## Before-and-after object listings
# # #
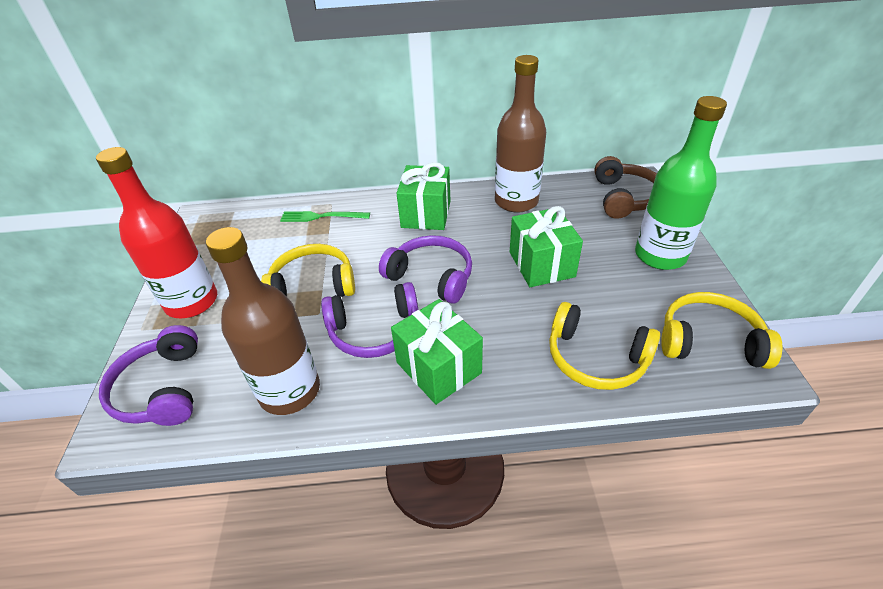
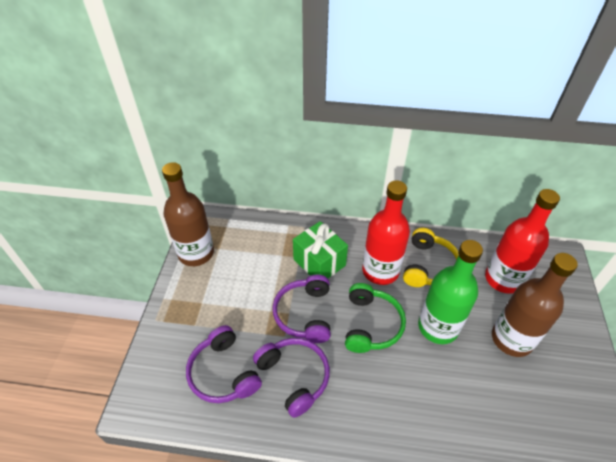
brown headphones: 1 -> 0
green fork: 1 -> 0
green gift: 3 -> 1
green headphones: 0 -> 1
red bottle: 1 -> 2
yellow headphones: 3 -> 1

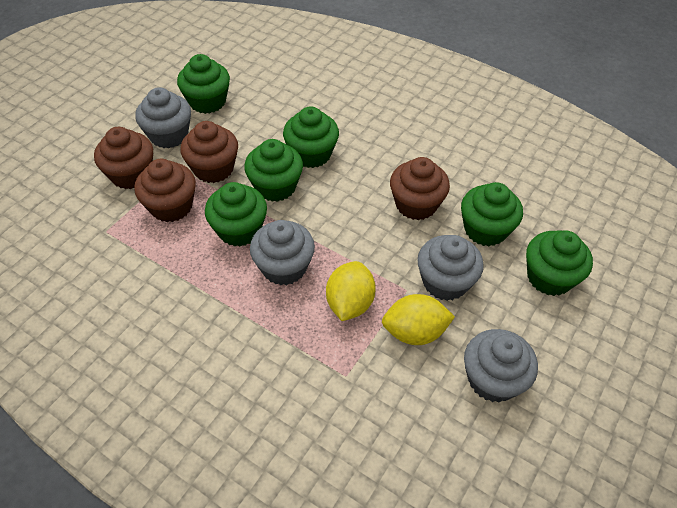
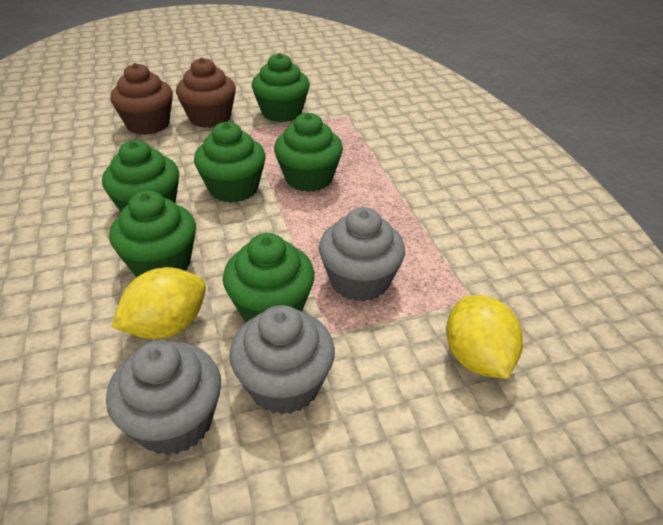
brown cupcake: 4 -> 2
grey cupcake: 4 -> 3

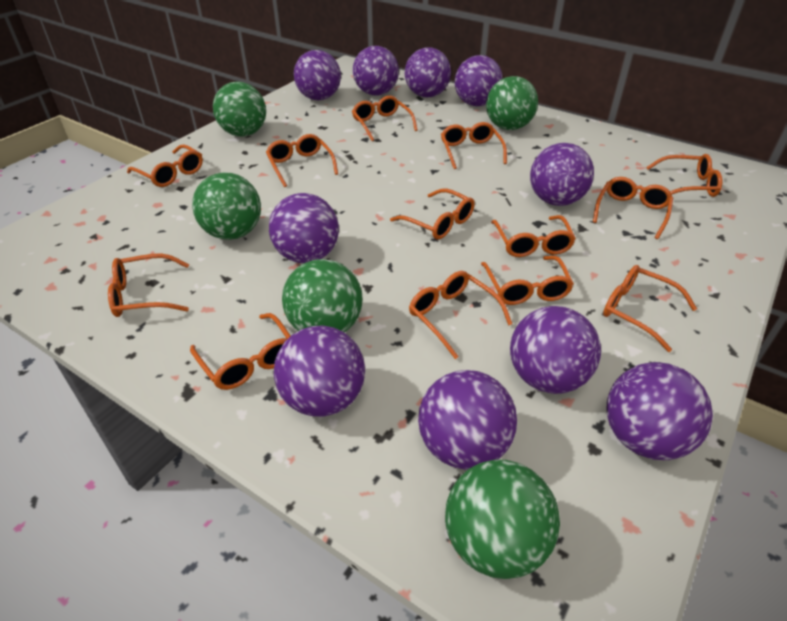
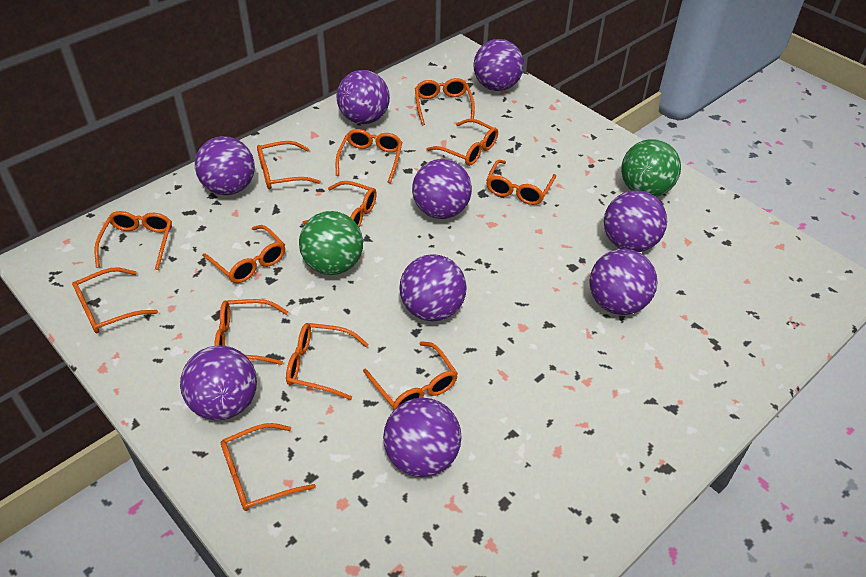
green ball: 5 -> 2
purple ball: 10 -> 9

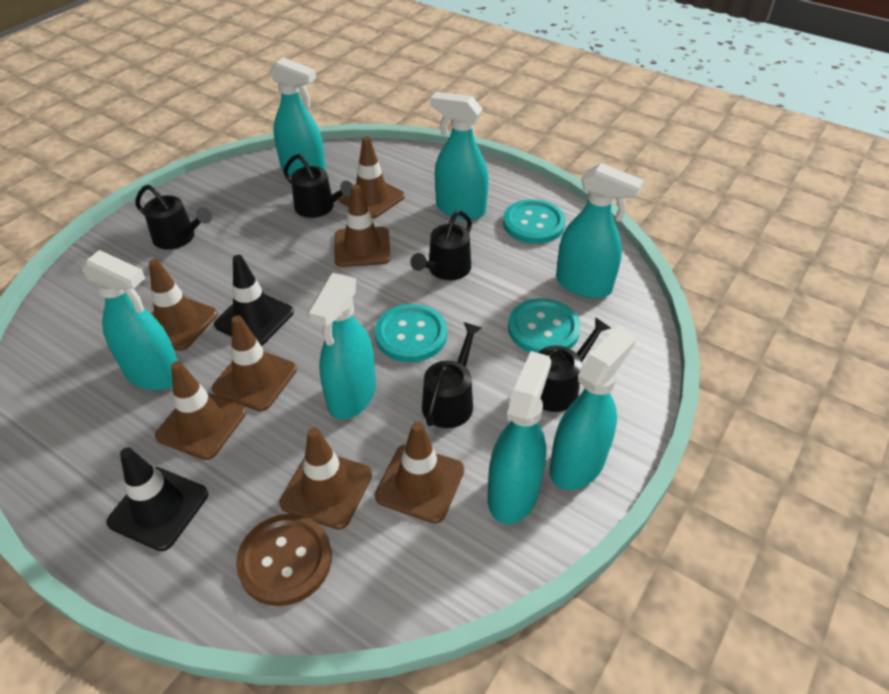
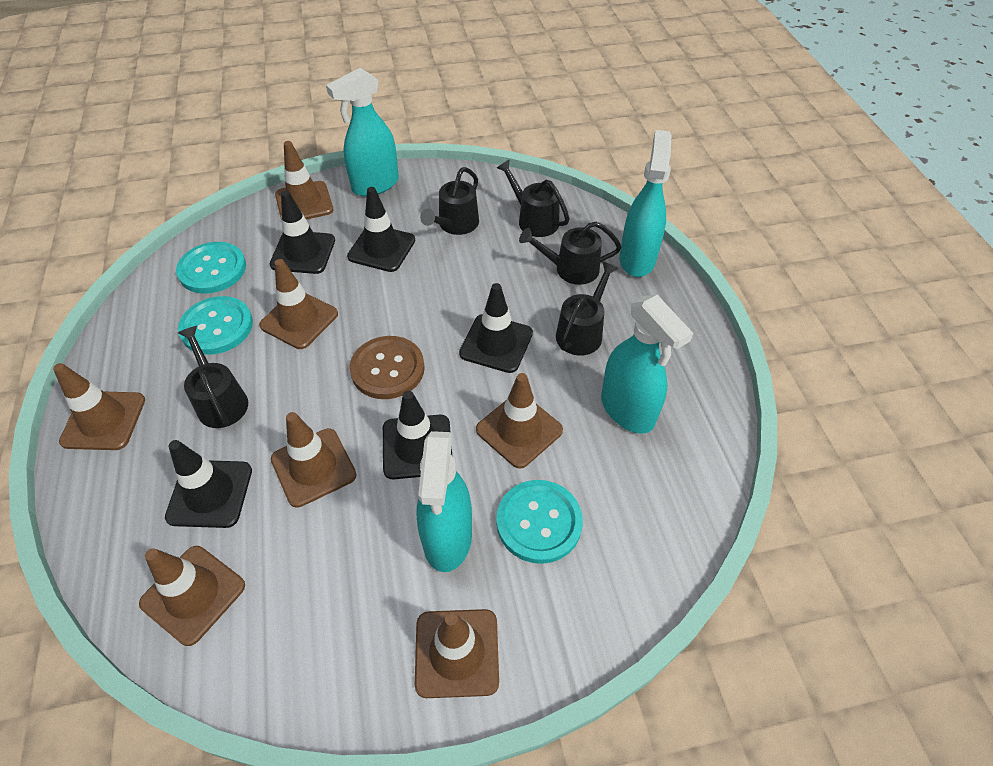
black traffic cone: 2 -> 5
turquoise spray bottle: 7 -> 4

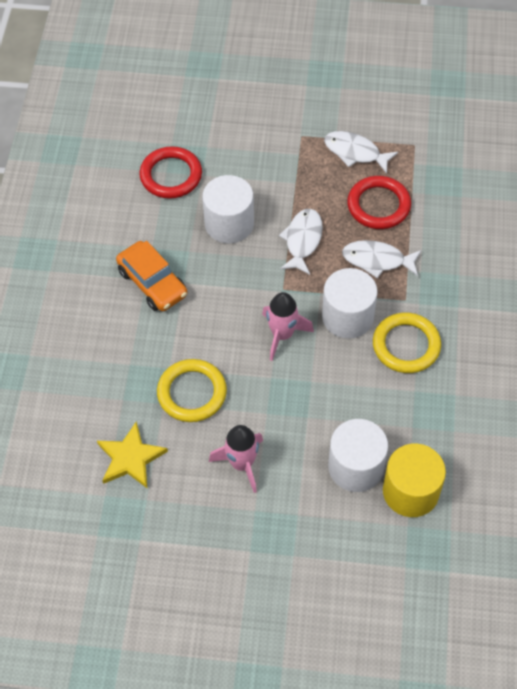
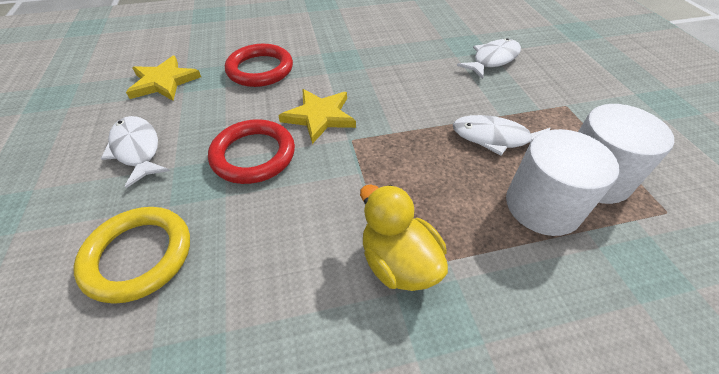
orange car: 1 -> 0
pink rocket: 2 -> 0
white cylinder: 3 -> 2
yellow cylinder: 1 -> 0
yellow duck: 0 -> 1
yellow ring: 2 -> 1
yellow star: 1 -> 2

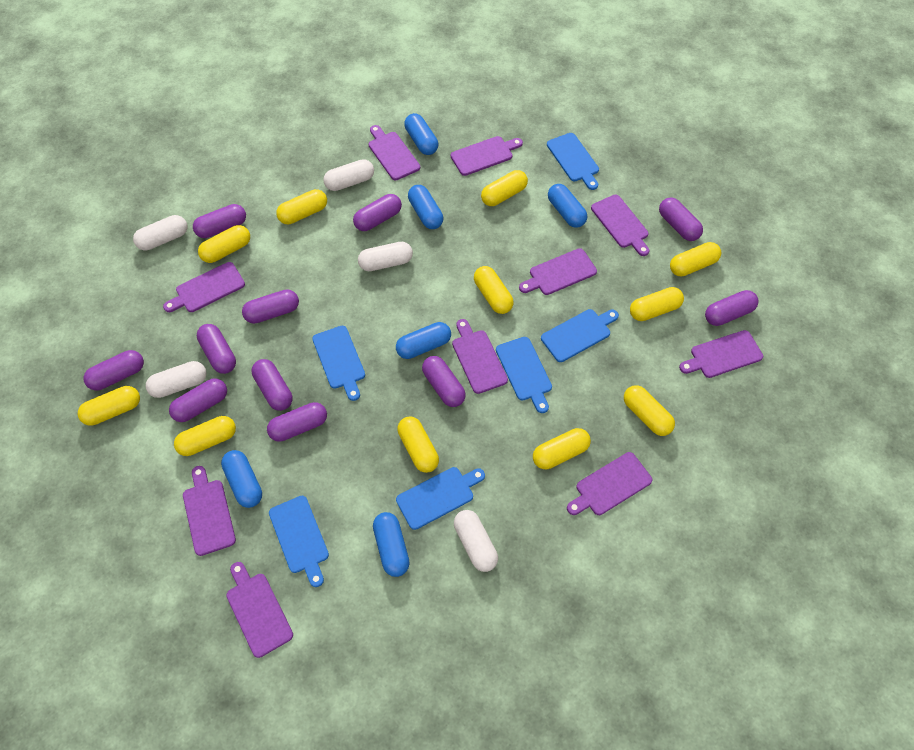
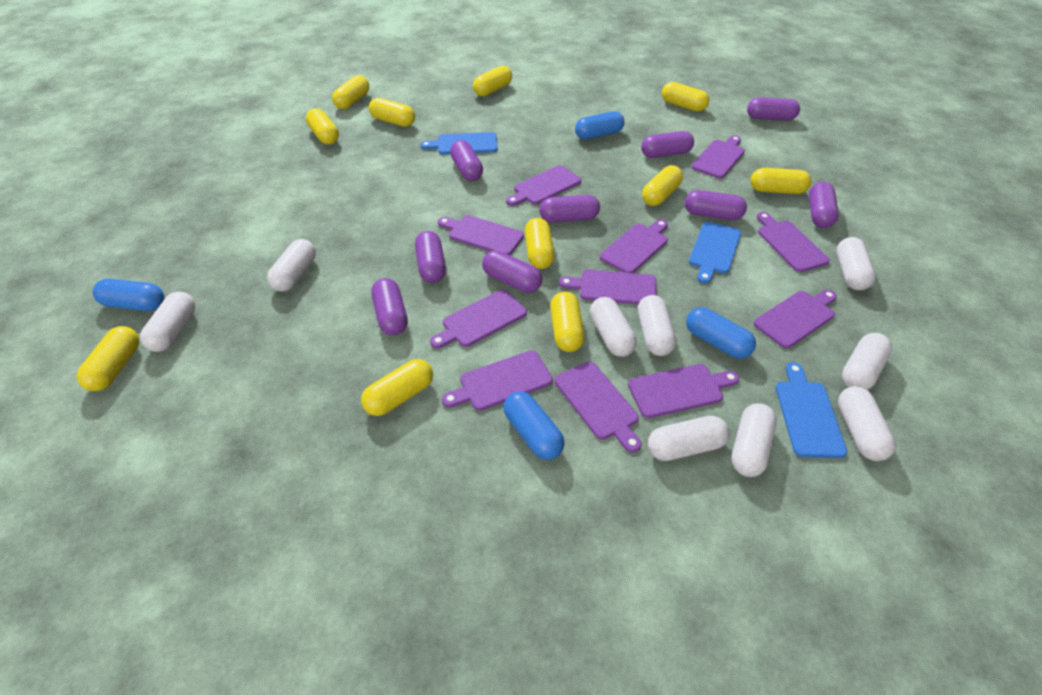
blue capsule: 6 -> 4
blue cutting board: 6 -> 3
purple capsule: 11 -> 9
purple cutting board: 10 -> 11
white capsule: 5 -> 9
# # #
Transcribe the data verbatim. No picture belongs in the result.

## WRITTEN RESPONSE
brown headphones: 1 -> 0
green fork: 1 -> 0
green gift: 3 -> 1
green headphones: 0 -> 1
red bottle: 1 -> 2
yellow headphones: 3 -> 1

brown cupcake: 4 -> 2
grey cupcake: 4 -> 3

green ball: 5 -> 2
purple ball: 10 -> 9

black traffic cone: 2 -> 5
turquoise spray bottle: 7 -> 4

orange car: 1 -> 0
pink rocket: 2 -> 0
white cylinder: 3 -> 2
yellow cylinder: 1 -> 0
yellow duck: 0 -> 1
yellow ring: 2 -> 1
yellow star: 1 -> 2

blue capsule: 6 -> 4
blue cutting board: 6 -> 3
purple capsule: 11 -> 9
purple cutting board: 10 -> 11
white capsule: 5 -> 9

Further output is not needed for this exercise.